Task goal:
Can you reproduce the stretch from the start of the material through the line containing "bes \major \numericTimeSignature \time 4/4 \tempo", both ends included, with the pictures left out?

--- Supplied material ---

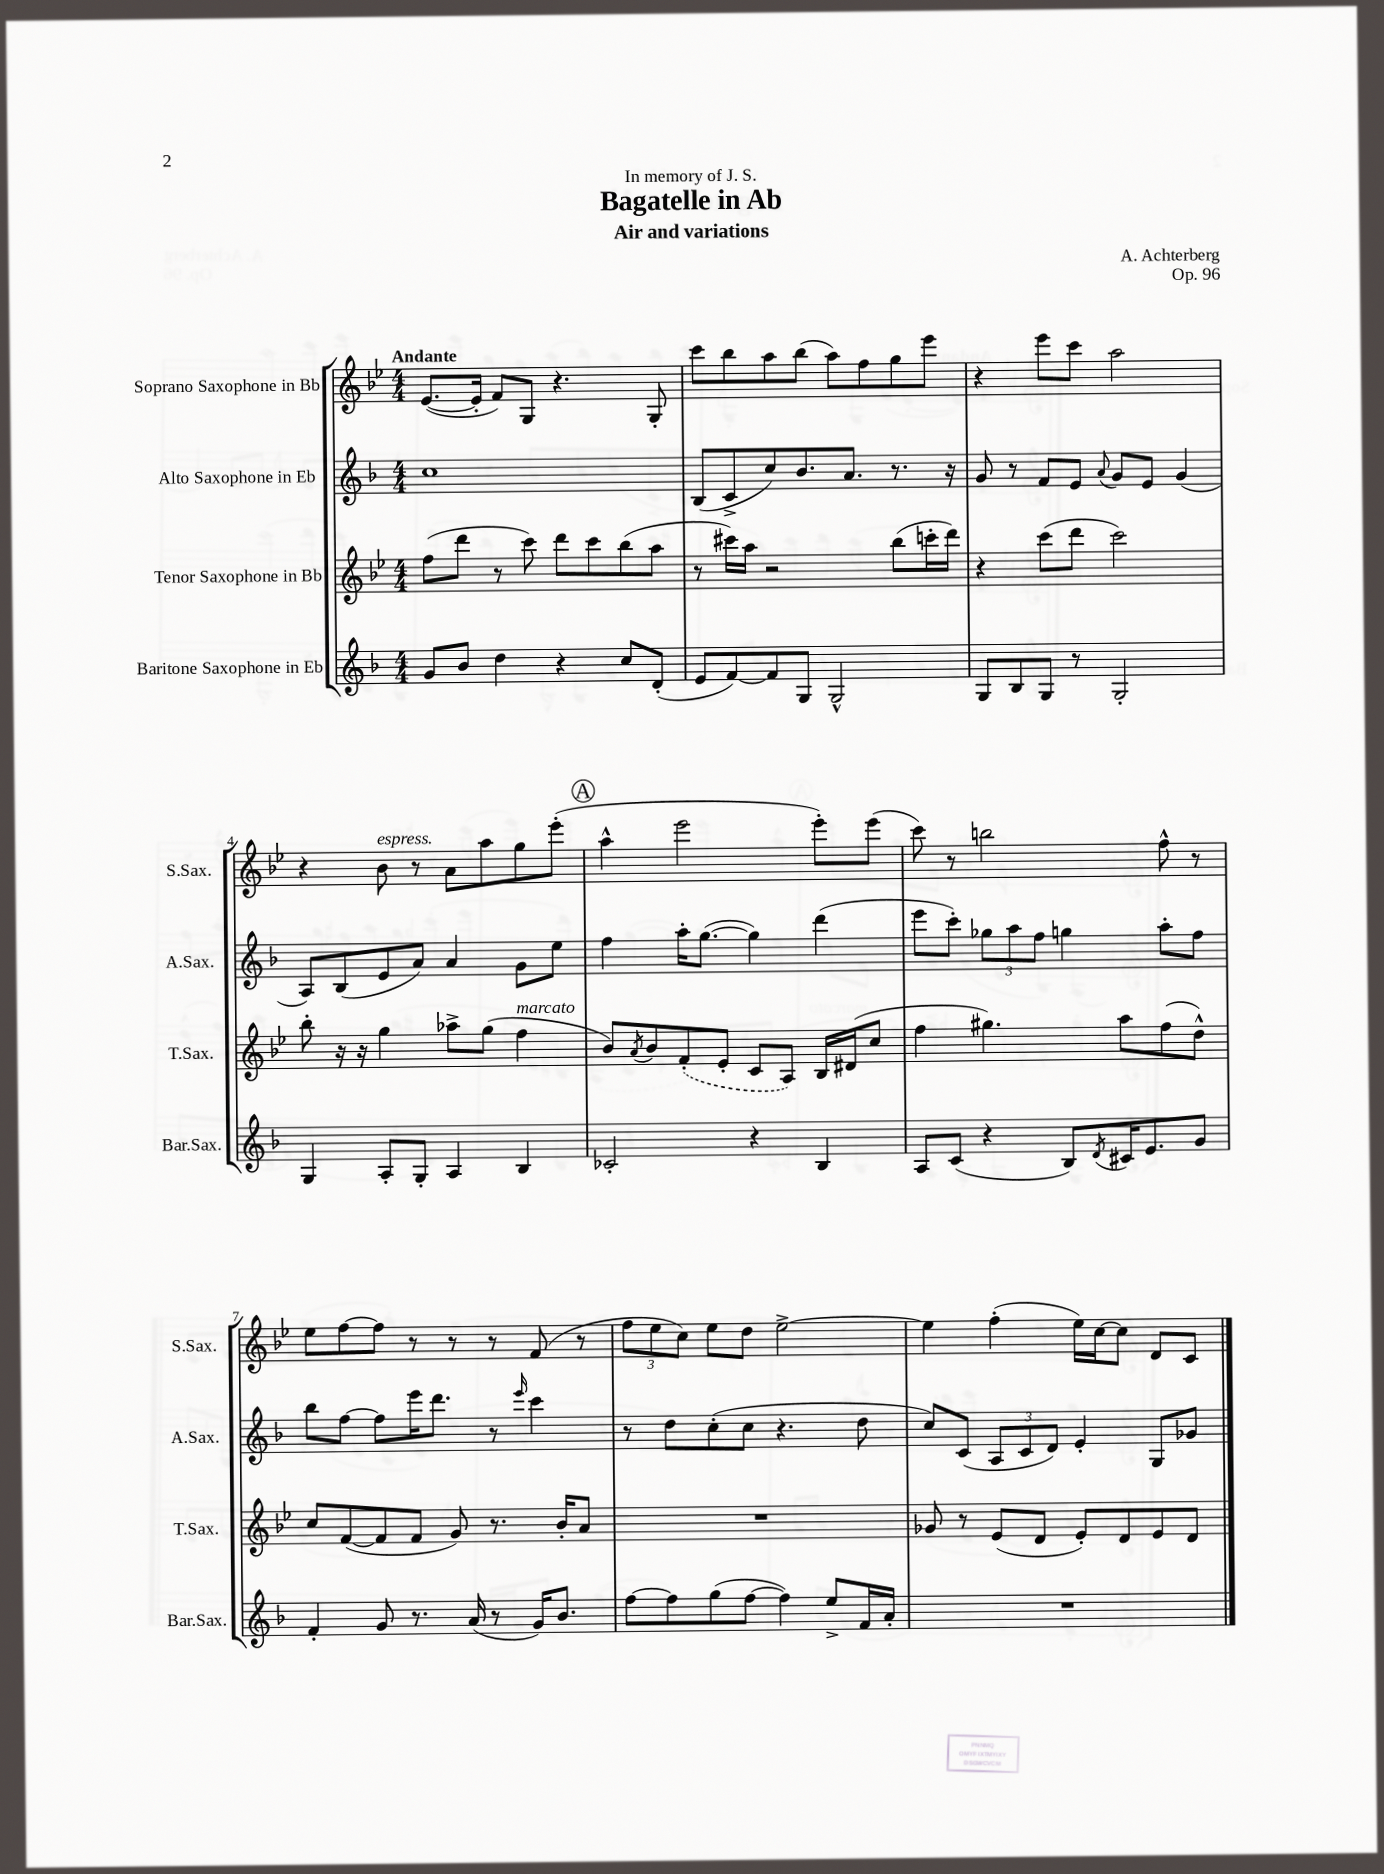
\header { title = "Bagatelle in Ab" composer = "A. Achterberg" subtitle = "Air and variations" dedication = "In memory of J. S." opus = "Op. 96" }
<<
\new StaffGroup <<
\new Staff = "s0" \with { instrumentName = "Soprano Saxophone in Bb" shortInstrumentName = "S.Sax." } {
    \clef treble \key bes \major \numericTimeSignature \time 4/4 \tempo "Andante"
    ees'8.~( ees'16-. f'8) g8 r4. g8-. |
    c'''8 bes''8 a''8 bes''8( a''8) f''8 g''8 ees'''8 |
    r4 ees'''8 c'''8 a''2 |
    r4 bes'8^\markup { \italic "espress." } r8 a'8 a''8 g''8 ees'''8-.( |
    \mark \markup { \circle "A" } a''4-^ ees'''2 ees'''8-.) ees'''8( |
    c'''8) r8 b''2 f''8-^ r8 |
    ees''8 f''8~ f''8 r8 r8 r8 f'8( r8 |
    \tuplet 3/2 { f''8 ees''8 c''8) } ees''8 d''8 ees''2~-> |
    ees''4 f''4-.( ees''16) c''16~ c''8 d'8 c'8 \bar "|." |
}
\new Staff = "s1" \with { instrumentName = "Alto Saxophone in Eb" shortInstrumentName = "A.Sax." } {
    \clef treble \key f \major \numericTimeSignature \time 4/4
    c''1 |
    bes8( c'8-> c''8) bes'8. a'8. r8. r16 |
    g'8 r8 f'8 e'8 \appoggiatura { a'8 } g'8 e'8 g'4( |
    a8) bes8( e'8 a'8) a'4 g'8 e''8 |
    \mark \markup { \circle "A" } f''4 a''16-. g''8.~( g''4) d'''4( |
    e'''8 c'''8-.) \tuplet 3/2 { ges''8 a''8 f''8 } g''4 a''8-. f''8 |
    bes''8 f''8~ f''8 e'''16 d'''8. r8 \grace { e'''16 } c'''4 |
    r8 d''8 c''8-.( c''8 r4. d''8 |
    c''8) c'8( \tuplet 3/2 { a8 c'8 d'8) } e'4-. g8 ges'8 \bar "|." |
}
\new Staff = "s2" \with { instrumentName = "Tenor Saxophone in Bb" shortInstrumentName = "T.Sax." } {
    \clef treble \key bes \major \numericTimeSignature \time 4/4
    f''8( d'''8 r8 c'''8) d'''8 c'''8 bes''8( a''8 |
    r8 cis'''16) a''16 r2 bes''8( c'''16-. d'''16) |
    r4 c'''8( d'''8 c'''2) |
    bes''8-. r16 r16 g''4 aes''8-> g''8( f''4^\markup { \italic "marcato" } |
    \mark \markup { \circle "A" } bes'8) \acciaccatura { a'8 } bes'8 \once \slurDashed f'8-.( ees'8-. c'8 a8) bes16 dis'16( c''8 |
    f''4 gis''4.) a''8 f''8( d''8-^) |
    c''8 f'8~( f'8 f'8 g'8) r8. bes'16-. a'8 |
    R1 |
    ges'8 r8 ees'8( d'8 ees'8-.) d'8 ees'8 d'8 \bar "|." |
}
\new Staff = "s3" \with { instrumentName = "Baritone Saxophone in Eb" shortInstrumentName = "Bar.Sax." } {
    \clef treble \key f \major \numericTimeSignature \time 4/4
    g'8 bes'8 d''4 r4 c''8 d'8-.( |
    e'8 f'8~) f'8 g8 g2-^ |
    g8 bes8 g8 r8 g2-. |
    g4 a8-. g8-. a4 bes4 |
    \mark \markup { \circle "A" } ces'2-. r4 bes4 |
    a8 c'8( r4 bes8) \acciaccatura { d'8 } cis'16 e'8. g'8 |
    f'4-. g'8 r8. a'16( r8 g'16) bes'8. |
    f''8~ f''8 g''8( f''8~ f''4) e''8-> f'16 a'16-. |
    R1 \bar "|." |
}
>>
>>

---

Reply:
\header { title = "Bagatelle in Ab" composer = "A. Achterberg" subtitle = "Air and variations" dedication = "In memory of J. S." opus = "Op. 96" }
<<
\new StaffGroup <<
\new Staff = "s0" \with { instrumentName = "Soprano Saxophone in Bb" shortInstrumentName = "S.Sax." } {
    \clef treble \key bes \major \numericTimeSignature \time 4/4 \tempo "Andante"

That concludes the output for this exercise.